------ Provided entries ------
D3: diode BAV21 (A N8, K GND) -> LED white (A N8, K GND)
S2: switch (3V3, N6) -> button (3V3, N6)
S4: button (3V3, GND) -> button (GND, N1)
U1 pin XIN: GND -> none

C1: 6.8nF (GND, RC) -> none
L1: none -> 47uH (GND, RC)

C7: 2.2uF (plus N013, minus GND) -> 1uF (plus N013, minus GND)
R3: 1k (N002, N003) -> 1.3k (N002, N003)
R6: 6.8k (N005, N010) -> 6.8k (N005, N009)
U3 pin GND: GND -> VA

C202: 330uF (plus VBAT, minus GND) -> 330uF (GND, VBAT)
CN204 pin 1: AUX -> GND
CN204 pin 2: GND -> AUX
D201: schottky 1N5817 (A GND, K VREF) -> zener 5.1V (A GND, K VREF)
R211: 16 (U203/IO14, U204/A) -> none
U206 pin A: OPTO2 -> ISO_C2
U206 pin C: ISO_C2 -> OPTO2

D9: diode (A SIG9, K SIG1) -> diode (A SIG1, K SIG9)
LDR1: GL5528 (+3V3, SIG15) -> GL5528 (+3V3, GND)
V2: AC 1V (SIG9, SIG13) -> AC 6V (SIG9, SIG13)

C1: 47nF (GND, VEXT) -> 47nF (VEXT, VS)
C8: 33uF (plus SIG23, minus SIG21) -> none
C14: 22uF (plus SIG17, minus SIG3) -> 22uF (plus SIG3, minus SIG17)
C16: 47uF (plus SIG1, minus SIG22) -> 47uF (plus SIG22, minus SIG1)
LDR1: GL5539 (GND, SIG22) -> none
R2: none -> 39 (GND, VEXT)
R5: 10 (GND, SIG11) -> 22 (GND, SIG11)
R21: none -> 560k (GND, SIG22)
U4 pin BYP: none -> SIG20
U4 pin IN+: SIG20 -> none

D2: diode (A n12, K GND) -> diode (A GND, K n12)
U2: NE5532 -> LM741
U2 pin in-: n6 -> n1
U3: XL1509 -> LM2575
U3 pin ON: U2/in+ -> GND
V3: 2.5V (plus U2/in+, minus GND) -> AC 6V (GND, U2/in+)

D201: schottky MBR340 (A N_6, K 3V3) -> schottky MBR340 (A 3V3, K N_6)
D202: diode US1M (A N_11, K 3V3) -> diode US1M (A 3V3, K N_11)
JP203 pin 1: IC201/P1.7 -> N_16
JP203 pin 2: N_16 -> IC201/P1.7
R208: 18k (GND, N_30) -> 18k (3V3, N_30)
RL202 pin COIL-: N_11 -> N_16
------
Print the material once more, exactly as it appears.

D3: diode BAV21 (A N8, K GND) -> LED white (A N8, K GND)
S2: switch (3V3, N6) -> button (3V3, N6)
S4: button (3V3, GND) -> button (GND, N1)
U1 pin XIN: GND -> none

C1: 6.8nF (GND, RC) -> none
L1: none -> 47uH (GND, RC)

C7: 2.2uF (plus N013, minus GND) -> 1uF (plus N013, minus GND)
R3: 1k (N002, N003) -> 1.3k (N002, N003)
R6: 6.8k (N005, N010) -> 6.8k (N005, N009)
U3 pin GND: GND -> VA

C202: 330uF (plus VBAT, minus GND) -> 330uF (GND, VBAT)
CN204 pin 1: AUX -> GND
CN204 pin 2: GND -> AUX
D201: schottky 1N5817 (A GND, K VREF) -> zener 5.1V (A GND, K VREF)
R211: 16 (U203/IO14, U204/A) -> none
U206 pin A: OPTO2 -> ISO_C2
U206 pin C: ISO_C2 -> OPTO2

D9: diode (A SIG9, K SIG1) -> diode (A SIG1, K SIG9)
LDR1: GL5528 (+3V3, SIG15) -> GL5528 (+3V3, GND)
V2: AC 1V (SIG9, SIG13) -> AC 6V (SIG9, SIG13)

C1: 47nF (GND, VEXT) -> 47nF (VEXT, VS)
C8: 33uF (plus SIG23, minus SIG21) -> none
C14: 22uF (plus SIG17, minus SIG3) -> 22uF (plus SIG3, minus SIG17)
C16: 47uF (plus SIG1, minus SIG22) -> 47uF (plus SIG22, minus SIG1)
LDR1: GL5539 (GND, SIG22) -> none
R2: none -> 39 (GND, VEXT)
R5: 10 (GND, SIG11) -> 22 (GND, SIG11)
R21: none -> 560k (GND, SIG22)
U4 pin BYP: none -> SIG20
U4 pin IN+: SIG20 -> none

D2: diode (A n12, K GND) -> diode (A GND, K n12)
U2: NE5532 -> LM741
U2 pin in-: n6 -> n1
U3: XL1509 -> LM2575
U3 pin ON: U2/in+ -> GND
V3: 2.5V (plus U2/in+, minus GND) -> AC 6V (GND, U2/in+)

D201: schottky MBR340 (A N_6, K 3V3) -> schottky MBR340 (A 3V3, K N_6)
D202: diode US1M (A N_11, K 3V3) -> diode US1M (A 3V3, K N_11)
JP203 pin 1: IC201/P1.7 -> N_16
JP203 pin 2: N_16 -> IC201/P1.7
R208: 18k (GND, N_30) -> 18k (3V3, N_30)
RL202 pin COIL-: N_11 -> N_16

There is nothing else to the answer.